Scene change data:
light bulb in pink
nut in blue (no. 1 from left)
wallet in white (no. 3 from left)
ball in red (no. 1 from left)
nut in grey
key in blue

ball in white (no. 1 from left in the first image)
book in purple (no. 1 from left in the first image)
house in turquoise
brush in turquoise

==

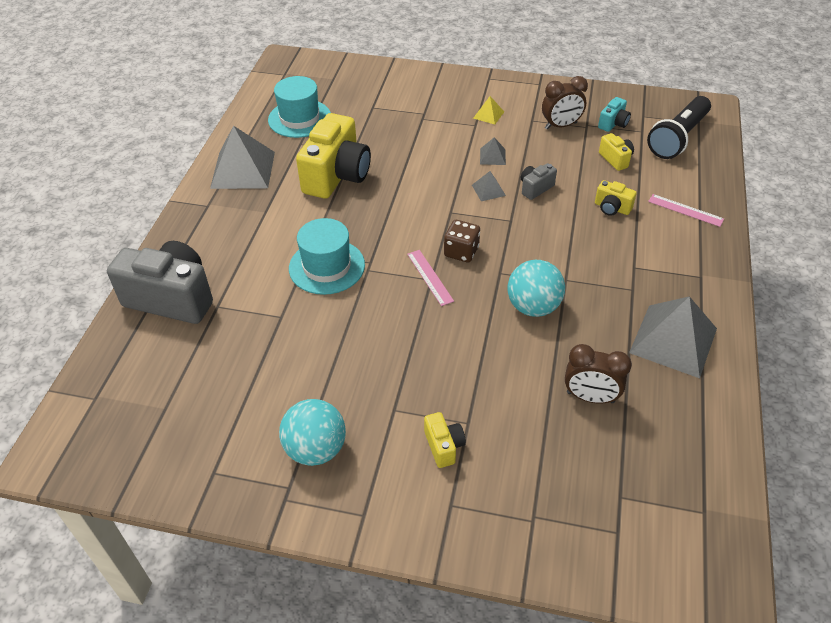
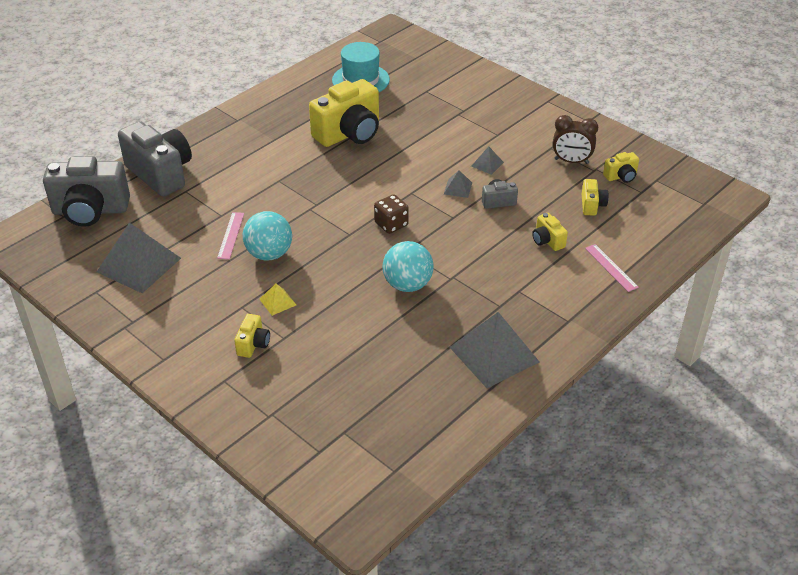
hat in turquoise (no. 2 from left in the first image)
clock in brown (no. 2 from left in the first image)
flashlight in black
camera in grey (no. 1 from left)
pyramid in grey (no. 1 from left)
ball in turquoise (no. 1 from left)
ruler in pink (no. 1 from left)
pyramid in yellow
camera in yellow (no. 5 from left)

§ **Assignment**:
Above are the entries. Copy exactly the part that opens with the line containing "light bulb in pink" and closes with the line containing "nut in grey", and no more.

§ **Reply to the exercise**:
light bulb in pink
nut in blue (no. 1 from left)
wallet in white (no. 3 from left)
ball in red (no. 1 from left)
nut in grey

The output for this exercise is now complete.